(To-do item):
Scan the lines below for "none" and copy the matches.

[Object correspondence data]
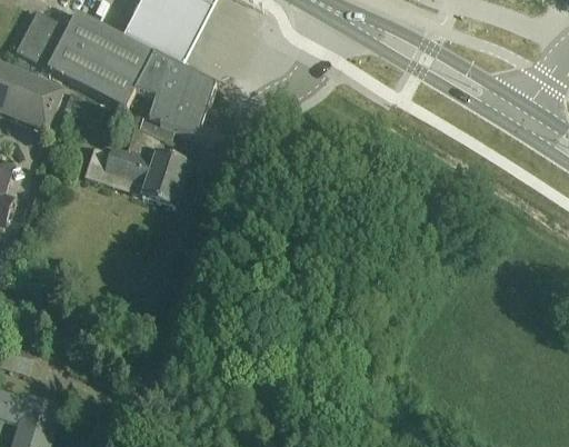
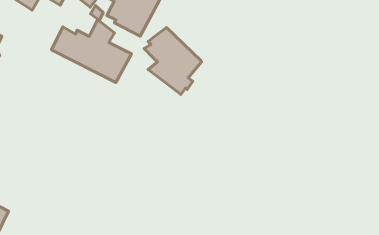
building: none -> [144,28,202,95]

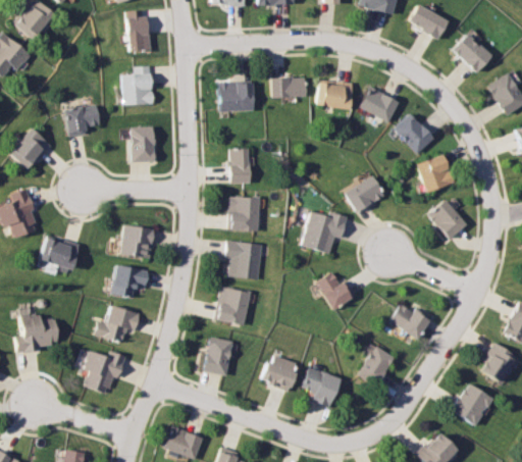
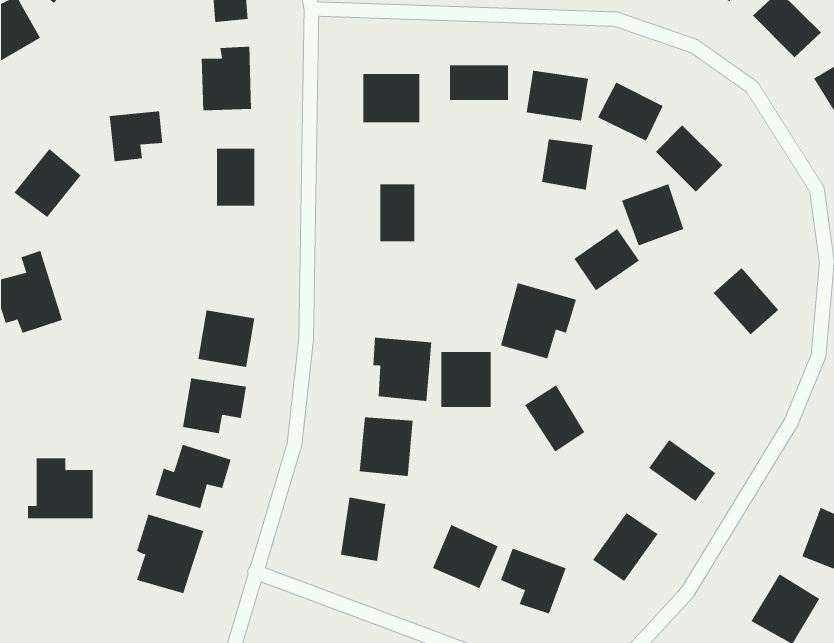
building: none -> [541,139,593,191]
building: [418,155,456,193] -> [621,183,684,246]
building: [229,197,260,230] -> [440,351,492,408]
building: [41,237,81,270] -> none

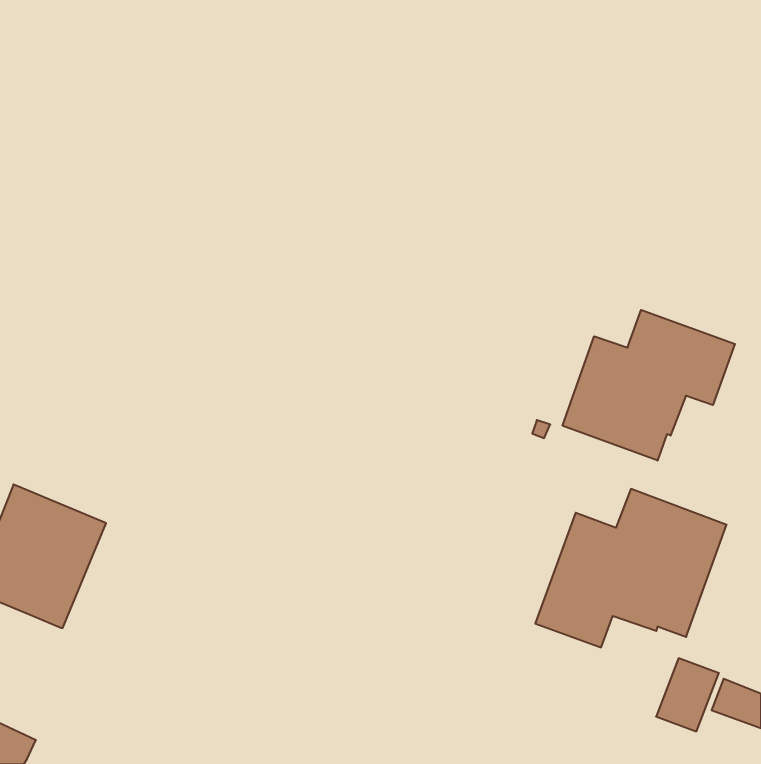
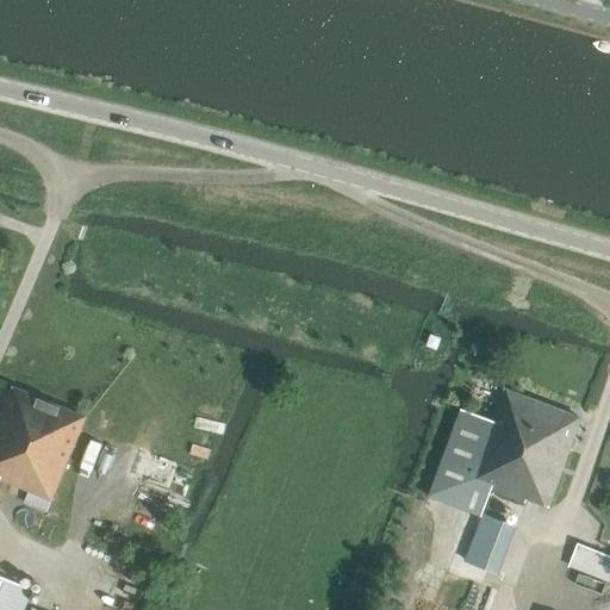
building: [563,310,735,461] -> none
building: [656,658,719,731] -> [463,515,513,573]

(Result of this exercise):
building: none -> [144,28,202,95]
building: none -> [541,139,593,191]
building: [41,237,81,270] -> none
building: [563,310,735,461] -> none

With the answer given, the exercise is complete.